## TASK TO COMPLETE
Set down, exactly as written, every line from the top of the records below to the line containing "J1 pin 2: N_4 -> N_3", both ends included, and no others.

[Difference listings]
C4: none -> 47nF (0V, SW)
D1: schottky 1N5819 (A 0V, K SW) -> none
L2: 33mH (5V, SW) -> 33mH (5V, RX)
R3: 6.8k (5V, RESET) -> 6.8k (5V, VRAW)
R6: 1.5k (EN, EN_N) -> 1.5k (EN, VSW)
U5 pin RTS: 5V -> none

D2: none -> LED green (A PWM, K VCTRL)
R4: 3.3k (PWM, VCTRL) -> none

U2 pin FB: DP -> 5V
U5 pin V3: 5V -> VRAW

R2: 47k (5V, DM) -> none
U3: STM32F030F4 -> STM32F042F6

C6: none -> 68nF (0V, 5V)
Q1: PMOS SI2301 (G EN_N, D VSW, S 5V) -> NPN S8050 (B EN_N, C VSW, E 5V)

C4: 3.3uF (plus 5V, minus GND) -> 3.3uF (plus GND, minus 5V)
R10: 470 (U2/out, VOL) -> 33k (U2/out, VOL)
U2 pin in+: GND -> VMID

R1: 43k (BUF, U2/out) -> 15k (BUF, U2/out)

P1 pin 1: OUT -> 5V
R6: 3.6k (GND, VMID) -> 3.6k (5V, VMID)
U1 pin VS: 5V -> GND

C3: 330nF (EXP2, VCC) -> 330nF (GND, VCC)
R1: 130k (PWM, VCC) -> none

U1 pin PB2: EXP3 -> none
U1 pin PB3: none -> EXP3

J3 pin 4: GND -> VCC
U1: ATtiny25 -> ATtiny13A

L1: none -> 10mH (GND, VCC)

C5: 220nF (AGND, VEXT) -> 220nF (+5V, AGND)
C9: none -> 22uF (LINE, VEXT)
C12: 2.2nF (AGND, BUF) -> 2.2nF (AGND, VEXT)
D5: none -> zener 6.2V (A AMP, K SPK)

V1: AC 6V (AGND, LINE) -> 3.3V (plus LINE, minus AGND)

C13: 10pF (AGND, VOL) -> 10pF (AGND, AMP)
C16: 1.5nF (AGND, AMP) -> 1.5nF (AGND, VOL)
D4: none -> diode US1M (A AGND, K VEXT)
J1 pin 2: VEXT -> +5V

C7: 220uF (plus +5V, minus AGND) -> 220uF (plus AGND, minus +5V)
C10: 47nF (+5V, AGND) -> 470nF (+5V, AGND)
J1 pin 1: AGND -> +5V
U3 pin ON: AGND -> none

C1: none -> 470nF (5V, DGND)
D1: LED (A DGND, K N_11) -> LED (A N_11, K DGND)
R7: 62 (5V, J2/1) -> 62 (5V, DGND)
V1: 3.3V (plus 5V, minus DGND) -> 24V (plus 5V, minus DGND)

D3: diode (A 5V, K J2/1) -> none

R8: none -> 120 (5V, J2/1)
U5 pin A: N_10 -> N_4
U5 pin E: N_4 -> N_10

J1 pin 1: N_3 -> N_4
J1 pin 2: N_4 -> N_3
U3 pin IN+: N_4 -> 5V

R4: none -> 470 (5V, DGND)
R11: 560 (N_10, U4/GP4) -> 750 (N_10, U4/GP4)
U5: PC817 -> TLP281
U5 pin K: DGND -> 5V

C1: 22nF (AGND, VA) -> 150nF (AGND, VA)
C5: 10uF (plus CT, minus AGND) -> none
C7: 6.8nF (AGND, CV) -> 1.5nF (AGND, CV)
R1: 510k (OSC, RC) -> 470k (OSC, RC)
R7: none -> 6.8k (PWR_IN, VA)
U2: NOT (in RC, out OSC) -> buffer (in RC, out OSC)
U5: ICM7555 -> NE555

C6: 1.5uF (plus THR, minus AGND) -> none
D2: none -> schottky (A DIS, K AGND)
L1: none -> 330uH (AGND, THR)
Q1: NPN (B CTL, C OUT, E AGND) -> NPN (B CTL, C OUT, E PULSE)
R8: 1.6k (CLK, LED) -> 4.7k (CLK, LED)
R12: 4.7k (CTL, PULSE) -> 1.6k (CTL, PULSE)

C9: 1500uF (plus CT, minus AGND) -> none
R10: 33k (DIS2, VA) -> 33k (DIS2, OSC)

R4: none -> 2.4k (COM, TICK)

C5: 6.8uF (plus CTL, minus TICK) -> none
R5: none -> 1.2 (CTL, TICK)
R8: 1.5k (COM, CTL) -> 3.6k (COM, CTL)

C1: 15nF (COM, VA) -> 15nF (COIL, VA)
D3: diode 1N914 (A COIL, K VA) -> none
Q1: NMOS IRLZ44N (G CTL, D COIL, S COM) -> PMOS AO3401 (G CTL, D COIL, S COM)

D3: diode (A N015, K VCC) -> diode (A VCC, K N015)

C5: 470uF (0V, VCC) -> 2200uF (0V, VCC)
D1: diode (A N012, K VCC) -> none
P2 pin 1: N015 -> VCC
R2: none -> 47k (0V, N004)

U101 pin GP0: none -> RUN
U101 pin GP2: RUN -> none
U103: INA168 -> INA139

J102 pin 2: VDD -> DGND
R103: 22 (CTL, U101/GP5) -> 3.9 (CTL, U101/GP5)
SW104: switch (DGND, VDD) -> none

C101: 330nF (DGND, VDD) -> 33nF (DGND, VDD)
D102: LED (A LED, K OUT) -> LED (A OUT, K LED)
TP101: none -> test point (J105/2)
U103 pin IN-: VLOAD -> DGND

## RESPONSE BELOW
C4: none -> 47nF (0V, SW)
D1: schottky 1N5819 (A 0V, K SW) -> none
L2: 33mH (5V, SW) -> 33mH (5V, RX)
R3: 6.8k (5V, RESET) -> 6.8k (5V, VRAW)
R6: 1.5k (EN, EN_N) -> 1.5k (EN, VSW)
U5 pin RTS: 5V -> none

D2: none -> LED green (A PWM, K VCTRL)
R4: 3.3k (PWM, VCTRL) -> none

U2 pin FB: DP -> 5V
U5 pin V3: 5V -> VRAW

R2: 47k (5V, DM) -> none
U3: STM32F030F4 -> STM32F042F6

C6: none -> 68nF (0V, 5V)
Q1: PMOS SI2301 (G EN_N, D VSW, S 5V) -> NPN S8050 (B EN_N, C VSW, E 5V)

C4: 3.3uF (plus 5V, minus GND) -> 3.3uF (plus GND, minus 5V)
R10: 470 (U2/out, VOL) -> 33k (U2/out, VOL)
U2 pin in+: GND -> VMID

R1: 43k (BUF, U2/out) -> 15k (BUF, U2/out)

P1 pin 1: OUT -> 5V
R6: 3.6k (GND, VMID) -> 3.6k (5V, VMID)
U1 pin VS: 5V -> GND

C3: 330nF (EXP2, VCC) -> 330nF (GND, VCC)
R1: 130k (PWM, VCC) -> none

U1 pin PB2: EXP3 -> none
U1 pin PB3: none -> EXP3

J3 pin 4: GND -> VCC
U1: ATtiny25 -> ATtiny13A

L1: none -> 10mH (GND, VCC)

C5: 220nF (AGND, VEXT) -> 220nF (+5V, AGND)
C9: none -> 22uF (LINE, VEXT)
C12: 2.2nF (AGND, BUF) -> 2.2nF (AGND, VEXT)
D5: none -> zener 6.2V (A AMP, K SPK)

V1: AC 6V (AGND, LINE) -> 3.3V (plus LINE, minus AGND)

C13: 10pF (AGND, VOL) -> 10pF (AGND, AMP)
C16: 1.5nF (AGND, AMP) -> 1.5nF (AGND, VOL)
D4: none -> diode US1M (A AGND, K VEXT)
J1 pin 2: VEXT -> +5V

C7: 220uF (plus +5V, minus AGND) -> 220uF (plus AGND, minus +5V)
C10: 47nF (+5V, AGND) -> 470nF (+5V, AGND)
J1 pin 1: AGND -> +5V
U3 pin ON: AGND -> none

C1: none -> 470nF (5V, DGND)
D1: LED (A DGND, K N_11) -> LED (A N_11, K DGND)
R7: 62 (5V, J2/1) -> 62 (5V, DGND)
V1: 3.3V (plus 5V, minus DGND) -> 24V (plus 5V, minus DGND)

D3: diode (A 5V, K J2/1) -> none

R8: none -> 120 (5V, J2/1)
U5 pin A: N_10 -> N_4
U5 pin E: N_4 -> N_10

J1 pin 1: N_3 -> N_4
J1 pin 2: N_4 -> N_3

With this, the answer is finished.